■ **Assigned task**:
Each line in the entries below that holds the string "star" is to be listed.
*** Record extracts ***
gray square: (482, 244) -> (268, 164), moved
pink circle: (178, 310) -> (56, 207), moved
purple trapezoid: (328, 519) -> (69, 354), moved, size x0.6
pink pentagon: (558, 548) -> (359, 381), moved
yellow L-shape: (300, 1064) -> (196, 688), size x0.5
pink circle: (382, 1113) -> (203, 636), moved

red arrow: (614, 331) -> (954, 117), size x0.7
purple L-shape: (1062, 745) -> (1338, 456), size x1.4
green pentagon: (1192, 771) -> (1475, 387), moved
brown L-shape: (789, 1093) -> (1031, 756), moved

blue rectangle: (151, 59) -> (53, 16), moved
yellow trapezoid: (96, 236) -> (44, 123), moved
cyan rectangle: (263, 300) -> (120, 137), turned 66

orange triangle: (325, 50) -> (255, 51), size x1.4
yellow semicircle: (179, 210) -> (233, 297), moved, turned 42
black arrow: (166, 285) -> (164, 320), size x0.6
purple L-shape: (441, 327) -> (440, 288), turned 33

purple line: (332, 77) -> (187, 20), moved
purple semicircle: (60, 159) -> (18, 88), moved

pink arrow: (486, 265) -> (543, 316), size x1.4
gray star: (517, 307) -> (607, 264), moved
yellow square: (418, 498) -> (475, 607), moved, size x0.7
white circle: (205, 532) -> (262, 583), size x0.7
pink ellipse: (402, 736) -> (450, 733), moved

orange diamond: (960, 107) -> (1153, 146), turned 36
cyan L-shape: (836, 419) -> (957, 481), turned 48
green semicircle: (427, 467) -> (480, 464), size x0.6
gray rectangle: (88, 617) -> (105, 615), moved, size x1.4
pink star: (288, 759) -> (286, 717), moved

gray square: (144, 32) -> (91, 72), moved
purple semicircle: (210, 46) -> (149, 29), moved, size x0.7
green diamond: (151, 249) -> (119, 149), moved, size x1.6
*** End of Record extracts ***
■ **Output for this exercise**:
gray star: (517, 307) -> (607, 264), moved
pink star: (288, 759) -> (286, 717), moved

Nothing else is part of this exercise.